→ **Source data**:
- - - - - - -

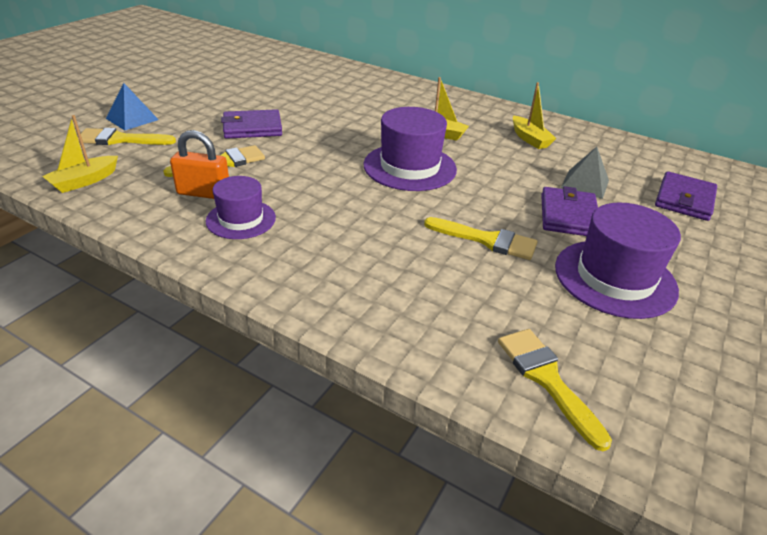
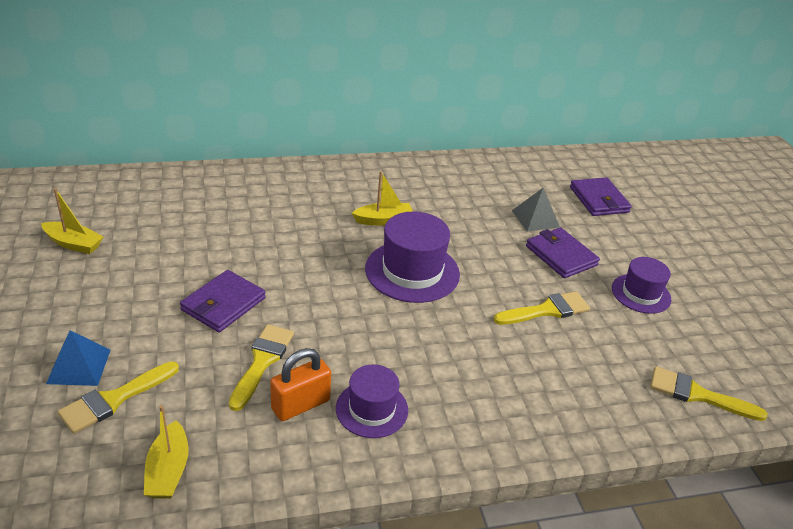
camera: 45 degrees left, 0 degrees up
(530, 139) = (451, 191): yellow boat -> yellow boat (74, 244)
(615, 278) = (641, 293): purple hat -> purple hat, size x0.62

- - - - - - -

→ **Description of the task**:
Skip the pictures, then retype every line above exactly.

→ **Written answer**:
camera: 45 degrees left, 0 degrees up
(530, 139) = (451, 191): yellow boat -> yellow boat (74, 244)
(615, 278) = (641, 293): purple hat -> purple hat, size x0.62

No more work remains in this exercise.